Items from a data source

--- START ---

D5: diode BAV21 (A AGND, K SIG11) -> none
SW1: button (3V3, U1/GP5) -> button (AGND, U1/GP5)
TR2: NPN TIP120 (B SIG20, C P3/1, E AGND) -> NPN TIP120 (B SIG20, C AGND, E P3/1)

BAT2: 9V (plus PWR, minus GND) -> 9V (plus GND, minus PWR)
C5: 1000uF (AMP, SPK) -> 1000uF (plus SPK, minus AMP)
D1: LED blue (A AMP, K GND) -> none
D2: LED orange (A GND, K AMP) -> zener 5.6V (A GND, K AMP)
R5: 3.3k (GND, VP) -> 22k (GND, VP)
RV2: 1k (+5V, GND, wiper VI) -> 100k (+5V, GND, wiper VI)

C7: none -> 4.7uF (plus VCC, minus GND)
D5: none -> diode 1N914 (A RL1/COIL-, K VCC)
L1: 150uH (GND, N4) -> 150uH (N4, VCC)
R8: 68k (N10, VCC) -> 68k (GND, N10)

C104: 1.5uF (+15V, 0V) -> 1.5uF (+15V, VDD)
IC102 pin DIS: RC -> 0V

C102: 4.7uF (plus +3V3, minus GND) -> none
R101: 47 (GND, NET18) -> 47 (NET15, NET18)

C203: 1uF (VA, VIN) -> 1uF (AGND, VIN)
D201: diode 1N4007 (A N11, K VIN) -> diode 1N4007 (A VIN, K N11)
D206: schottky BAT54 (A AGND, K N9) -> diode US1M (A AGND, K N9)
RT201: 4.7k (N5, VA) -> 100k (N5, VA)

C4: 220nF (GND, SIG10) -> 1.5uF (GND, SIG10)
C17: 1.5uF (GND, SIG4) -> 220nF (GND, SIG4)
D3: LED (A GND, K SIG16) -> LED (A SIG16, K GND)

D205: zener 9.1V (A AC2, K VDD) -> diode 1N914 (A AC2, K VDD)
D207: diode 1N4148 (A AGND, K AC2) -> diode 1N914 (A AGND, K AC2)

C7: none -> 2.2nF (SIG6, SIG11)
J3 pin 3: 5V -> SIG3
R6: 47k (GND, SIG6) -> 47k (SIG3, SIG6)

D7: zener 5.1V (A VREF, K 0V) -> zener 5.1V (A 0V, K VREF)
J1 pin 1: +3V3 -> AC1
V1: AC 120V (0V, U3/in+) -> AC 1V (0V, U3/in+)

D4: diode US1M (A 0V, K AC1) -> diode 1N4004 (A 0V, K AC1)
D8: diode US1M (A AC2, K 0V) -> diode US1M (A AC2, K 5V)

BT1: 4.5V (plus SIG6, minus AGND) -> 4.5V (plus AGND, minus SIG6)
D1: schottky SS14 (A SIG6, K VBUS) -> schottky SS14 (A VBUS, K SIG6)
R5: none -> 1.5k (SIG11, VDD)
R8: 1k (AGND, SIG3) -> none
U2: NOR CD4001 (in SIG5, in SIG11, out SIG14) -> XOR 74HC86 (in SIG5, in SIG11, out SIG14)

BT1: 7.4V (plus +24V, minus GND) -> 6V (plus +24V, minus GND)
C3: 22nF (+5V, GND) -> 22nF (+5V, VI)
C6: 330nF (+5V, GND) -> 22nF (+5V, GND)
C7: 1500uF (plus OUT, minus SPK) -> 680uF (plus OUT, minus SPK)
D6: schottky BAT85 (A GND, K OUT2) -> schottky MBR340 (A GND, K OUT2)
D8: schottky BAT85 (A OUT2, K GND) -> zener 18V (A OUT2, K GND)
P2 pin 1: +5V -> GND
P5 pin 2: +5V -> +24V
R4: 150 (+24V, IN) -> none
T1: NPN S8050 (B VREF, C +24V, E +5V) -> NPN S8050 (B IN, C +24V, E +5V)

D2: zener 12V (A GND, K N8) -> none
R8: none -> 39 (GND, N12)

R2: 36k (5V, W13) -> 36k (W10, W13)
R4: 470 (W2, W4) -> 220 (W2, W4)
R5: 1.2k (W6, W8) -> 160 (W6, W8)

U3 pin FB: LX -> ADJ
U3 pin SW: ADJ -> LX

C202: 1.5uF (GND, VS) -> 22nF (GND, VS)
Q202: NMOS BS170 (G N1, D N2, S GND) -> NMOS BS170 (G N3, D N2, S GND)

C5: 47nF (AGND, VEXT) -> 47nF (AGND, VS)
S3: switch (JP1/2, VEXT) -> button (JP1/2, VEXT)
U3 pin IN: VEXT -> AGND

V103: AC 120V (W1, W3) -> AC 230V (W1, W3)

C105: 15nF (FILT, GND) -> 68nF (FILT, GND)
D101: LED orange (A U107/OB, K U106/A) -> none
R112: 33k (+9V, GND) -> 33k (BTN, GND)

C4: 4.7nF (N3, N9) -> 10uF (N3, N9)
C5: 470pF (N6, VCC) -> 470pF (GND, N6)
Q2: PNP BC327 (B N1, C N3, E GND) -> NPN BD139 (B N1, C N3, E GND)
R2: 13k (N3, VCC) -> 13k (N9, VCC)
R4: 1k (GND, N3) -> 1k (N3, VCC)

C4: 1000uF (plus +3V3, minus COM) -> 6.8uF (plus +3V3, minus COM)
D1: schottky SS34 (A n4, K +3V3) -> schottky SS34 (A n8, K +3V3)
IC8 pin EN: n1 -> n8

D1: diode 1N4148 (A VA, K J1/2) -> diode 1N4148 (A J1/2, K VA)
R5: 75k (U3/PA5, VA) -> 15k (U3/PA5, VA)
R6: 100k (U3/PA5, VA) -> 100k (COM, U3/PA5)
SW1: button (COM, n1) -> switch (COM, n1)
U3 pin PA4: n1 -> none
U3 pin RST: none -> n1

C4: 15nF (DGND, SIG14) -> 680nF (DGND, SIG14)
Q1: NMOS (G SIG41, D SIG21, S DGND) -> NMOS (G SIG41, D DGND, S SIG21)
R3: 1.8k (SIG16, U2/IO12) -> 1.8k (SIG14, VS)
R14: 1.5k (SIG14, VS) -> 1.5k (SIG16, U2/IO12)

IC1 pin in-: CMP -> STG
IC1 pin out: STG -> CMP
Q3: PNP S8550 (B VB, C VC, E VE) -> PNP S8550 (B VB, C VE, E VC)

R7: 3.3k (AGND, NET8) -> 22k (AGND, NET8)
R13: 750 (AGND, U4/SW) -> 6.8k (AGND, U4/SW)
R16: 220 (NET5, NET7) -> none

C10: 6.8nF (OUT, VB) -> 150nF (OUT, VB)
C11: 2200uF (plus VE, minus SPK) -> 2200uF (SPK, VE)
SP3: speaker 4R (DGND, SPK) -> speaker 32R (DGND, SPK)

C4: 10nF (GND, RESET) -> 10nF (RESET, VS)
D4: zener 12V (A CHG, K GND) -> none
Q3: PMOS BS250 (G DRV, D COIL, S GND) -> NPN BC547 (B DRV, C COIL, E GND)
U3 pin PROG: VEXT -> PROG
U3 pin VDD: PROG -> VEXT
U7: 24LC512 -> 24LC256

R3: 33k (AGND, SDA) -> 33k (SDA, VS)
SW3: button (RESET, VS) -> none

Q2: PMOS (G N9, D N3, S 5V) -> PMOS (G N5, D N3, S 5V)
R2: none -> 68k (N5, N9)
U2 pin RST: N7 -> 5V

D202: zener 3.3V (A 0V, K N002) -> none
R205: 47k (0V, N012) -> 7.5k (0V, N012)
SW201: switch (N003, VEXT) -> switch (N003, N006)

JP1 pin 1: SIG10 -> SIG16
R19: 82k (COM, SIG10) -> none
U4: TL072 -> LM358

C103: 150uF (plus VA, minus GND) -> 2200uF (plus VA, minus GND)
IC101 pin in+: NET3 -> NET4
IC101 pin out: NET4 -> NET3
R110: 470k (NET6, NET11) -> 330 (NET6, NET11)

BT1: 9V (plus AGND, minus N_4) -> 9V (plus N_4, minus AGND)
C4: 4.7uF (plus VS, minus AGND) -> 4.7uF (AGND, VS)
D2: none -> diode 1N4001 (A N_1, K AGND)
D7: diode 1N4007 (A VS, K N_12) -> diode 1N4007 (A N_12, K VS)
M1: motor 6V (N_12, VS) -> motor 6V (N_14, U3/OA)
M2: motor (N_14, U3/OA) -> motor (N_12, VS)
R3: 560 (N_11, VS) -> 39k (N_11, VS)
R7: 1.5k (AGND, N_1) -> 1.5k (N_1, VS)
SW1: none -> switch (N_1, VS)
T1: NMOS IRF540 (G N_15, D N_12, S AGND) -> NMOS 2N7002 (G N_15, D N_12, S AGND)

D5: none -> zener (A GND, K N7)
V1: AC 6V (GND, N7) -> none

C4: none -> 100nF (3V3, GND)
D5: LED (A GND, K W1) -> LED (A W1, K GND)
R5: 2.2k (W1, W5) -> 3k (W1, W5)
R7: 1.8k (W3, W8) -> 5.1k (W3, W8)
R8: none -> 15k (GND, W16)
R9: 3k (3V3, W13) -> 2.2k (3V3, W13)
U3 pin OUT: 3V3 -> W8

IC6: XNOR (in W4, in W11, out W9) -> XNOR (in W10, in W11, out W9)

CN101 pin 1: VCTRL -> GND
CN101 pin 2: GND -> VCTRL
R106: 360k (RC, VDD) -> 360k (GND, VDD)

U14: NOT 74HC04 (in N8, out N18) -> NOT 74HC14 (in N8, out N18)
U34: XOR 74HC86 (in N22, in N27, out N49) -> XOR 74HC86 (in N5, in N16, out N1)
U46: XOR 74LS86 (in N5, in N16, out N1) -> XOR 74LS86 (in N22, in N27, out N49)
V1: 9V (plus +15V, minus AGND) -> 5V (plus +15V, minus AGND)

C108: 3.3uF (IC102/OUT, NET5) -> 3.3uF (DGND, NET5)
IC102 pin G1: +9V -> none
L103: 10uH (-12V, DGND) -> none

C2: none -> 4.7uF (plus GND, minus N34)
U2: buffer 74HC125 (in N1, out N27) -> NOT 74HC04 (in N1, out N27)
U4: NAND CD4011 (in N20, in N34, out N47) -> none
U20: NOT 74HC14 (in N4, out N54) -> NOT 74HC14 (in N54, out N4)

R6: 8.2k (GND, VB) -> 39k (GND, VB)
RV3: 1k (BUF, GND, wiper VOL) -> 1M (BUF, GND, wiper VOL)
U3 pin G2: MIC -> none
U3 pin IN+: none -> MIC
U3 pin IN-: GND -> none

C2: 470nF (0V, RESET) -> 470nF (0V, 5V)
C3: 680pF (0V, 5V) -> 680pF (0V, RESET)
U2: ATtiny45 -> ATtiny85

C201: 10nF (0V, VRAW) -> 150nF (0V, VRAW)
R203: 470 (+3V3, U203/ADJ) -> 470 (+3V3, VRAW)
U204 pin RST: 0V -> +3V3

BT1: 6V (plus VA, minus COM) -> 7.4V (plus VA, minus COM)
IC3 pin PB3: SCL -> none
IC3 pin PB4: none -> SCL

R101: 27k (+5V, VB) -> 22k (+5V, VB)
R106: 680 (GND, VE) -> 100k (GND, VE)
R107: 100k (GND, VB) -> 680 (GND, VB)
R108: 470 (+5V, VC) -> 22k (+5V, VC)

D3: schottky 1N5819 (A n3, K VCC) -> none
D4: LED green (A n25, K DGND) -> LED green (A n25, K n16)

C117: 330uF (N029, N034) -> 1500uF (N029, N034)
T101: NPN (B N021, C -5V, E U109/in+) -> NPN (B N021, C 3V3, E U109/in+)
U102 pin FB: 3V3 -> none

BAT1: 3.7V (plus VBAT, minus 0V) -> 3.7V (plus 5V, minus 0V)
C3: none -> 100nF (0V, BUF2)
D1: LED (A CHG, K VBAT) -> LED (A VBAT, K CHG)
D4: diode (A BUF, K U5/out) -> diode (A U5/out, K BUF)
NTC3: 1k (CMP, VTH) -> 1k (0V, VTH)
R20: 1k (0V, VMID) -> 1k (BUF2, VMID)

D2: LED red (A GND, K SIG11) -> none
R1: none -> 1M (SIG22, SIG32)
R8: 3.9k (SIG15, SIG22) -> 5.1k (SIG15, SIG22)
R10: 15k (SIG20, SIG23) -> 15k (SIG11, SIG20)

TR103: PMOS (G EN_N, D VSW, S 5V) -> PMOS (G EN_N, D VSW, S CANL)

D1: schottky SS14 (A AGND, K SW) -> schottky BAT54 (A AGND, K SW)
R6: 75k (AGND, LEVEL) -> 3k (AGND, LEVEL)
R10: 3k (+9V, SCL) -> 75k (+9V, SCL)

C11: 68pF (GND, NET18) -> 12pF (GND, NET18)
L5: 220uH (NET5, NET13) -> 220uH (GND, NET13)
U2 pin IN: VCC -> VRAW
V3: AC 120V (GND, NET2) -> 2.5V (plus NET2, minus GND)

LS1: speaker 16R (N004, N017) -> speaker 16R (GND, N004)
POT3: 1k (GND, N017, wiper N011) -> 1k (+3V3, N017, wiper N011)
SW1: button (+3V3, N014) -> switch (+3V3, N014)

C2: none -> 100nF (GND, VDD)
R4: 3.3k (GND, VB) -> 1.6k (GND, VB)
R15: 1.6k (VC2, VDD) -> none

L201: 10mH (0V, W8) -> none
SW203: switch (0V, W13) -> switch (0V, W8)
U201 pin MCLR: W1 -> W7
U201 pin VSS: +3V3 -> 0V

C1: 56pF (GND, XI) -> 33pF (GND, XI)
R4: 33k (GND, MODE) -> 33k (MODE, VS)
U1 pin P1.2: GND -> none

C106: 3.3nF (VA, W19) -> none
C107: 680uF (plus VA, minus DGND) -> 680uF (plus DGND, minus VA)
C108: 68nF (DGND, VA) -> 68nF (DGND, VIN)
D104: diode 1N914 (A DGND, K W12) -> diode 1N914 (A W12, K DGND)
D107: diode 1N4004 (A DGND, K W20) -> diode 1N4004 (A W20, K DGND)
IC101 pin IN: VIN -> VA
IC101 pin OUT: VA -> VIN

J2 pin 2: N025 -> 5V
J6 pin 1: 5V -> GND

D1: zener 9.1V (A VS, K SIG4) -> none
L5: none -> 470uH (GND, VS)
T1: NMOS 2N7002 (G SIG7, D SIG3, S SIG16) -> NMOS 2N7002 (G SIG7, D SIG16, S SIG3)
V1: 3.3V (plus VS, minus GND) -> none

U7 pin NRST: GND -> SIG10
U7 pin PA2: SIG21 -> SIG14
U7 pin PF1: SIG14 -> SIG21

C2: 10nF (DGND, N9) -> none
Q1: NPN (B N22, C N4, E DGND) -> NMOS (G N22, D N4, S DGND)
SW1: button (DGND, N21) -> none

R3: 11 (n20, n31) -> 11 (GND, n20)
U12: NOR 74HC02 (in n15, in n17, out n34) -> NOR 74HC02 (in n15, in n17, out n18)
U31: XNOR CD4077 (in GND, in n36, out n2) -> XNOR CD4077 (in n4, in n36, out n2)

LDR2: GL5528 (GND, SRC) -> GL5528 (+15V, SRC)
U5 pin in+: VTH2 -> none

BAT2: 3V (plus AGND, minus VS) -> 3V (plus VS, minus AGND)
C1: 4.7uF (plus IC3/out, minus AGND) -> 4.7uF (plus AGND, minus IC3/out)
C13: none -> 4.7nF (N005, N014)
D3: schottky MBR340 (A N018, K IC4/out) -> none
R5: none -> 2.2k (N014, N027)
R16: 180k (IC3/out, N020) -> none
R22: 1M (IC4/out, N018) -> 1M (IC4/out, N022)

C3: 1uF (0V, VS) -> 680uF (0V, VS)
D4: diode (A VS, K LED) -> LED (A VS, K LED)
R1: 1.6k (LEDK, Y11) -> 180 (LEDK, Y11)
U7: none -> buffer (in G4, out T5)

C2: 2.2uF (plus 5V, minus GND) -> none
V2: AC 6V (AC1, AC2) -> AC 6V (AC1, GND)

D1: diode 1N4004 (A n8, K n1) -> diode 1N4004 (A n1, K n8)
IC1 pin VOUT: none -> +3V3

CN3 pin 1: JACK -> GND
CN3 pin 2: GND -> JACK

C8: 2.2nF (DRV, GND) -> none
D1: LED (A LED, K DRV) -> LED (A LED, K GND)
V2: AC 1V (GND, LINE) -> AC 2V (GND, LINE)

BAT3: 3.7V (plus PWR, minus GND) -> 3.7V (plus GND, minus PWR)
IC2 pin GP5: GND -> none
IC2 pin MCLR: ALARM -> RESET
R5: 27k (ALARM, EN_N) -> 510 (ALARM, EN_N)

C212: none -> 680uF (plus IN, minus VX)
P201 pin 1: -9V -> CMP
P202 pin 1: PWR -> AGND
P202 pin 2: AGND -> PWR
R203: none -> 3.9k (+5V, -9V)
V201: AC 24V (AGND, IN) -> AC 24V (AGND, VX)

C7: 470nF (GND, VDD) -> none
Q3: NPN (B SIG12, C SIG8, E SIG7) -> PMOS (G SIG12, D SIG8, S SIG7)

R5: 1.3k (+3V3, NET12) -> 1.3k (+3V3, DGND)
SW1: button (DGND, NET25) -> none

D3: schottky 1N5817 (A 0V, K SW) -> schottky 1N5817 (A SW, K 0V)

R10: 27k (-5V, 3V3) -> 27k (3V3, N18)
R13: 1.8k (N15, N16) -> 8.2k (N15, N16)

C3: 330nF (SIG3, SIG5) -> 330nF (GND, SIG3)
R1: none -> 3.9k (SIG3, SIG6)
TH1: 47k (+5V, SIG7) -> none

--- END ---

- GOAL OF THE EXERCISE
Could you restate, word for word, the lines above from the one with "R107: 100k (GND, VB) -> 680 (GND, VB)" to the one with "C11: 68pF (GND, NET18) -> 12pF (GND, NET18)", both included?

- EXERCISE RESPONSE
R107: 100k (GND, VB) -> 680 (GND, VB)
R108: 470 (+5V, VC) -> 22k (+5V, VC)

D3: schottky 1N5819 (A n3, K VCC) -> none
D4: LED green (A n25, K DGND) -> LED green (A n25, K n16)

C117: 330uF (N029, N034) -> 1500uF (N029, N034)
T101: NPN (B N021, C -5V, E U109/in+) -> NPN (B N021, C 3V3, E U109/in+)
U102 pin FB: 3V3 -> none

BAT1: 3.7V (plus VBAT, minus 0V) -> 3.7V (plus 5V, minus 0V)
C3: none -> 100nF (0V, BUF2)
D1: LED (A CHG, K VBAT) -> LED (A VBAT, K CHG)
D4: diode (A BUF, K U5/out) -> diode (A U5/out, K BUF)
NTC3: 1k (CMP, VTH) -> 1k (0V, VTH)
R20: 1k (0V, VMID) -> 1k (BUF2, VMID)

D2: LED red (A GND, K SIG11) -> none
R1: none -> 1M (SIG22, SIG32)
R8: 3.9k (SIG15, SIG22) -> 5.1k (SIG15, SIG22)
R10: 15k (SIG20, SIG23) -> 15k (SIG11, SIG20)

TR103: PMOS (G EN_N, D VSW, S 5V) -> PMOS (G EN_N, D VSW, S CANL)

D1: schottky SS14 (A AGND, K SW) -> schottky BAT54 (A AGND, K SW)
R6: 75k (AGND, LEVEL) -> 3k (AGND, LEVEL)
R10: 3k (+9V, SCL) -> 75k (+9V, SCL)

C11: 68pF (GND, NET18) -> 12pF (GND, NET18)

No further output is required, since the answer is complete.